[MATERIAL PROVIDED]:
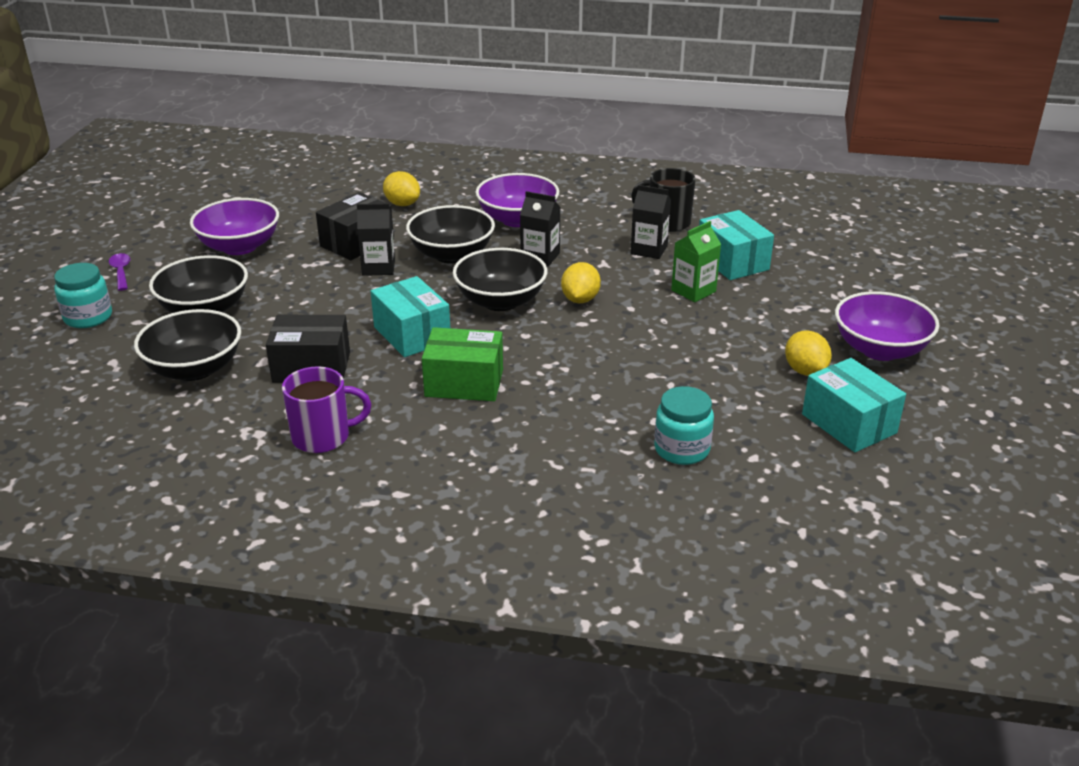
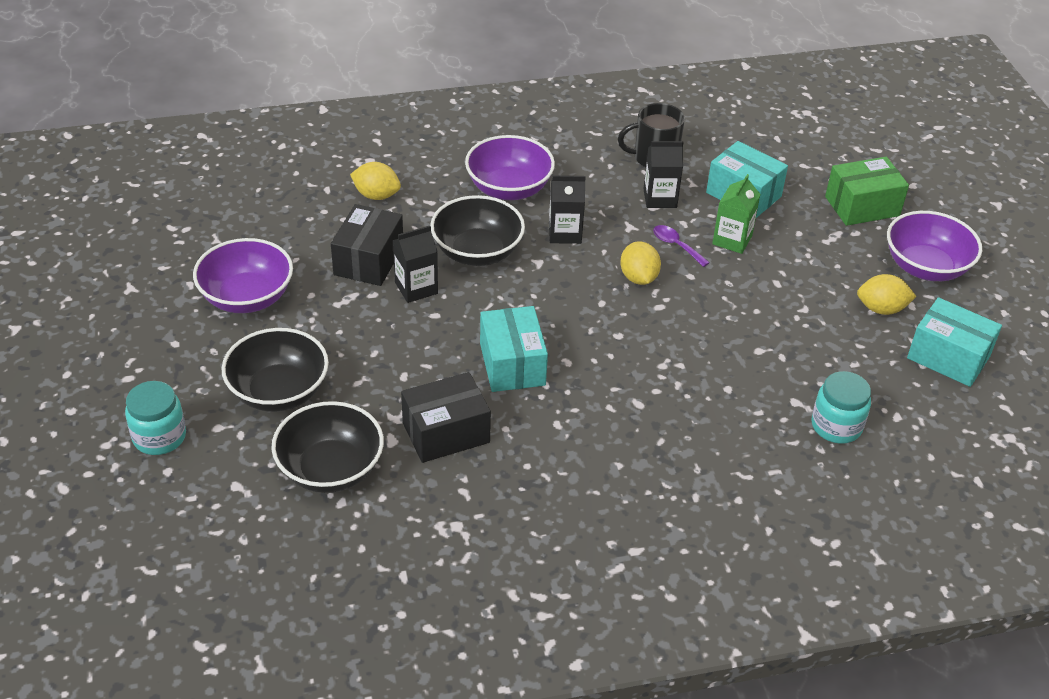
camera: 25 degrees left, 10 degrees up
(121, 272) = (143, 366): purple spoon -> purple spoon (676, 245)
(322, 437) = (519, 511): purple mug -> none
(412, 334) = (512, 364): turquoise box -> turquoise box turned 45 degrees clockwise
(464, 383) = (603, 408): green box -> green box (862, 206)
(500, 301) = (567, 300): black bowl -> none
(805, 371) = (881, 309): yellow lemon -> yellow lemon turned 45 degrees counterclockwise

[TASK GOAL]: All the material above should be written out exactly, with images omitted.

[SOLUTION TO THIS TASK]:
camera: 25 degrees left, 10 degrees up
(121, 272) = (143, 366): purple spoon -> purple spoon (676, 245)
(322, 437) = (519, 511): purple mug -> none
(412, 334) = (512, 364): turquoise box -> turquoise box turned 45 degrees clockwise
(464, 383) = (603, 408): green box -> green box (862, 206)
(500, 301) = (567, 300): black bowl -> none
(805, 371) = (881, 309): yellow lemon -> yellow lemon turned 45 degrees counterclockwise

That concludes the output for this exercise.